**WHAT IS REQUIRED:**
Between the line containing "capsule (2nd from left)" and the line containing "rosy safety cone" lies a run of lines; give that run again exactly, with both of those lines, and nothing else from the entries below.

**DATA:**
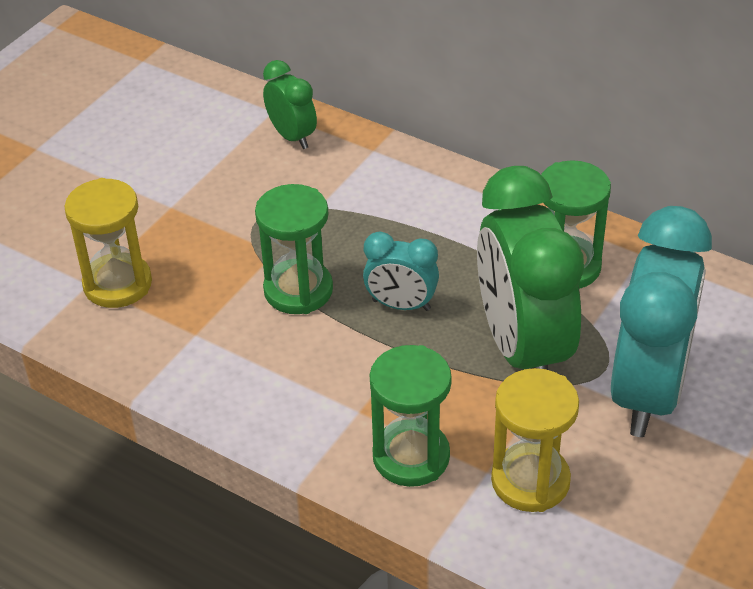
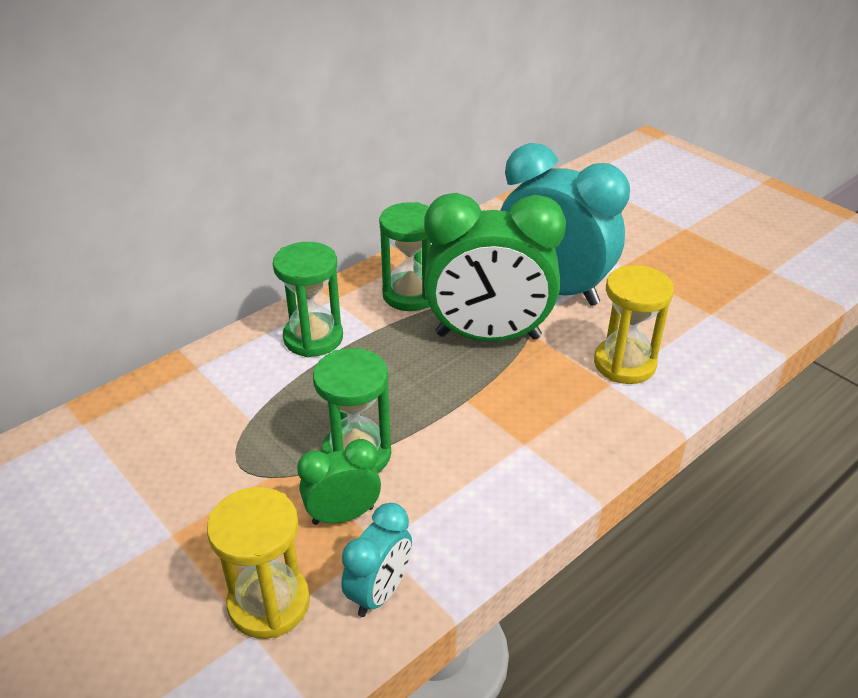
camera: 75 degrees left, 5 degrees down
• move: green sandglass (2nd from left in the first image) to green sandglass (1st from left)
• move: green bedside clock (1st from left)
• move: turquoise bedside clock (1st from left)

...

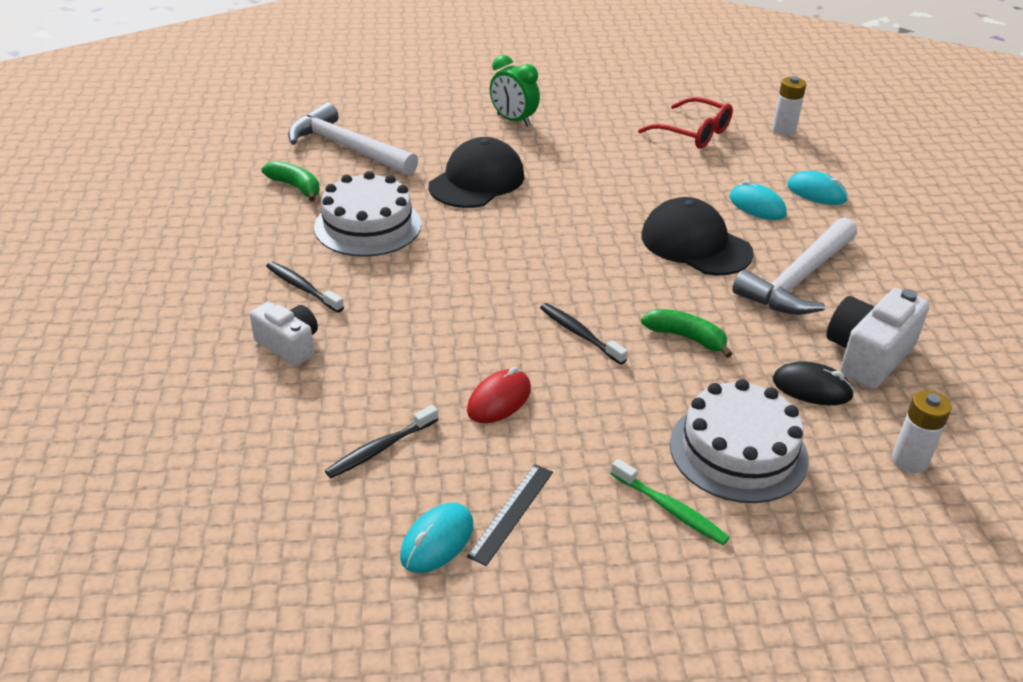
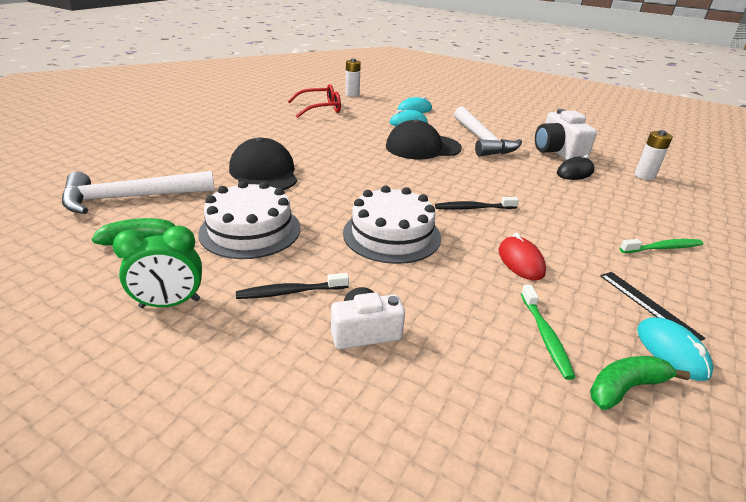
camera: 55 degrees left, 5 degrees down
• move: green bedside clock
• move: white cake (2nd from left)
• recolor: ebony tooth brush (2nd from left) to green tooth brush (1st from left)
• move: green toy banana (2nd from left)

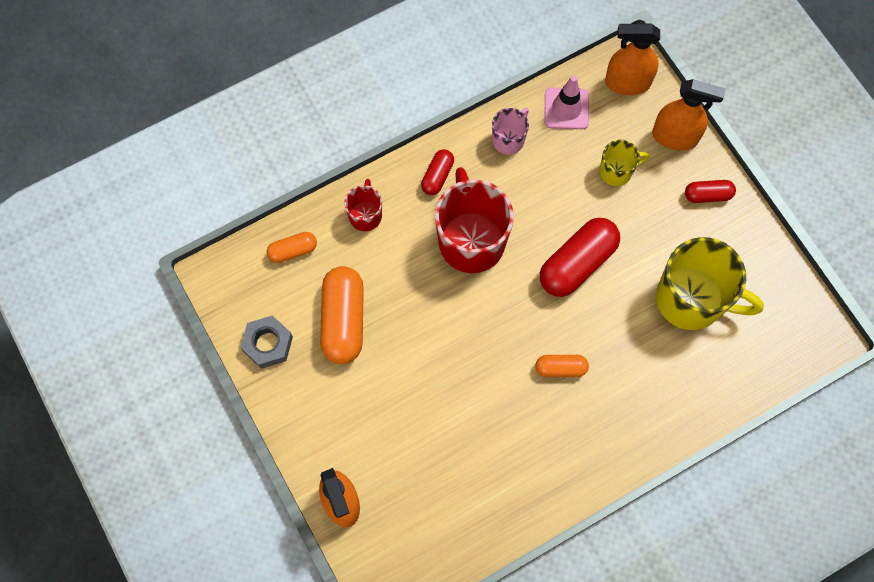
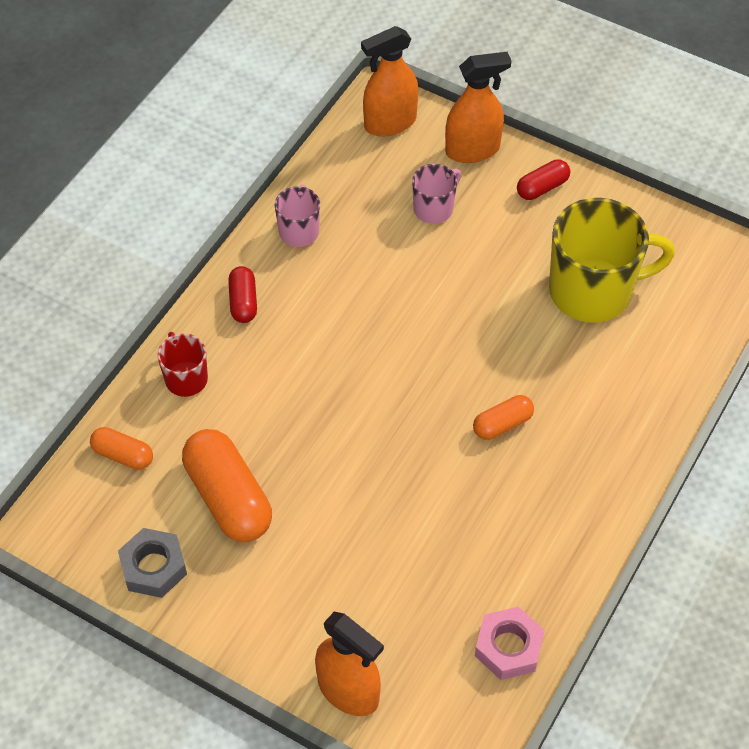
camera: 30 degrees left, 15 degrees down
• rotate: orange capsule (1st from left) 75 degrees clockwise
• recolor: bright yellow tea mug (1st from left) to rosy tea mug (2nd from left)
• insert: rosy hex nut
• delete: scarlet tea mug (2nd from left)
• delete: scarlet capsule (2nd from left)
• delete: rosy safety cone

**OUTPUT:**
• delete: scarlet capsule (2nd from left)
• delete: rosy safety cone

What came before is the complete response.